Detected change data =
+---+

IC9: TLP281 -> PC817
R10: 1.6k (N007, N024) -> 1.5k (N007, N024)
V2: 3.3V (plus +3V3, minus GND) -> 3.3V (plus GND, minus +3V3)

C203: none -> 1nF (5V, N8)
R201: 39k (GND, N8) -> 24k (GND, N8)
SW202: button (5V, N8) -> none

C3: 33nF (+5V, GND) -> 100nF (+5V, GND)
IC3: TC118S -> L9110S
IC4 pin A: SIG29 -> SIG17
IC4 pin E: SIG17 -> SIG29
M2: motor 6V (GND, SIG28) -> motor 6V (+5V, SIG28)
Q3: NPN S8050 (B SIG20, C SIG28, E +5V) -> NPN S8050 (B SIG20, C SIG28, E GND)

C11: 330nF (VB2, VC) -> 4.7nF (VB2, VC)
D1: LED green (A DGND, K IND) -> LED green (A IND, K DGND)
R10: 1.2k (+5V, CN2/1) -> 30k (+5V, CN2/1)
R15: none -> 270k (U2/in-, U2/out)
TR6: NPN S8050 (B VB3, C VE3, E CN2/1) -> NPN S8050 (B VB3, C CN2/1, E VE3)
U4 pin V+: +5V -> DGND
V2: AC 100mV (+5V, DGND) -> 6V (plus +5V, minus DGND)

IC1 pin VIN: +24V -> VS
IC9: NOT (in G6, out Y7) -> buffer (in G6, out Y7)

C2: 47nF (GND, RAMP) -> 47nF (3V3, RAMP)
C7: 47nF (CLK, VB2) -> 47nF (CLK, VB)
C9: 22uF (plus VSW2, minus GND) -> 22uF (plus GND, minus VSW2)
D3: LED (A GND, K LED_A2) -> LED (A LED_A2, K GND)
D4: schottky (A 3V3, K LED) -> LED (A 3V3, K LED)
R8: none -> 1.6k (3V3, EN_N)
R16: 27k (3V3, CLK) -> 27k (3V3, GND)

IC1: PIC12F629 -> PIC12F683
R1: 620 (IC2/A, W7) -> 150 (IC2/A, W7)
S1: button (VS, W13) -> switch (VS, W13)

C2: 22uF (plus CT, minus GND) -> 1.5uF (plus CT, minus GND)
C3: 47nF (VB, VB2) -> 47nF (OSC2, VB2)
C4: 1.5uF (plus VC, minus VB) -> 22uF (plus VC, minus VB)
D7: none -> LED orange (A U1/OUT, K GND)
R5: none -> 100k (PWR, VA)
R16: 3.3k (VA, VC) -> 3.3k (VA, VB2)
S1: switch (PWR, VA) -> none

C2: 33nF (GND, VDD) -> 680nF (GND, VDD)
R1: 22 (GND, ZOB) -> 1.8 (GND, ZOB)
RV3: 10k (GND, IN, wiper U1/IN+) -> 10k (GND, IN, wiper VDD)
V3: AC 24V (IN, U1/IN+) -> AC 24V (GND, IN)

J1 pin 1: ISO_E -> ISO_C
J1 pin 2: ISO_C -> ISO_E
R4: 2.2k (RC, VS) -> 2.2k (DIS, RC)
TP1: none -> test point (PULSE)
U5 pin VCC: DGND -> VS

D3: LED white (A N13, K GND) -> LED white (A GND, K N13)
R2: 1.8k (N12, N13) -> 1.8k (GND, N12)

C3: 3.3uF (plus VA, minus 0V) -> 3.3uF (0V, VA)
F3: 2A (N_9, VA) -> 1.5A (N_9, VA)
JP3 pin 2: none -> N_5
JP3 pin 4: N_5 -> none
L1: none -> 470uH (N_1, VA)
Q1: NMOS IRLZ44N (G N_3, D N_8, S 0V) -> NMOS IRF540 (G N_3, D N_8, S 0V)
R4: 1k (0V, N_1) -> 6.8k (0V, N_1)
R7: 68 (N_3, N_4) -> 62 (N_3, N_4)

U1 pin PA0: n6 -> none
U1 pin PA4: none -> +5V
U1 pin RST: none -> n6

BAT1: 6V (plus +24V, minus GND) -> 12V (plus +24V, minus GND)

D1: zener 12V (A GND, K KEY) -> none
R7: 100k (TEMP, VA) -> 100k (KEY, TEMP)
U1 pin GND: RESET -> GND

+---+

Problem description = Scan the records above and show every line in which the word "button" occurs.

Exercise solution =
SW202: button (5V, N8) -> none
S1: button (VS, W13) -> switch (VS, W13)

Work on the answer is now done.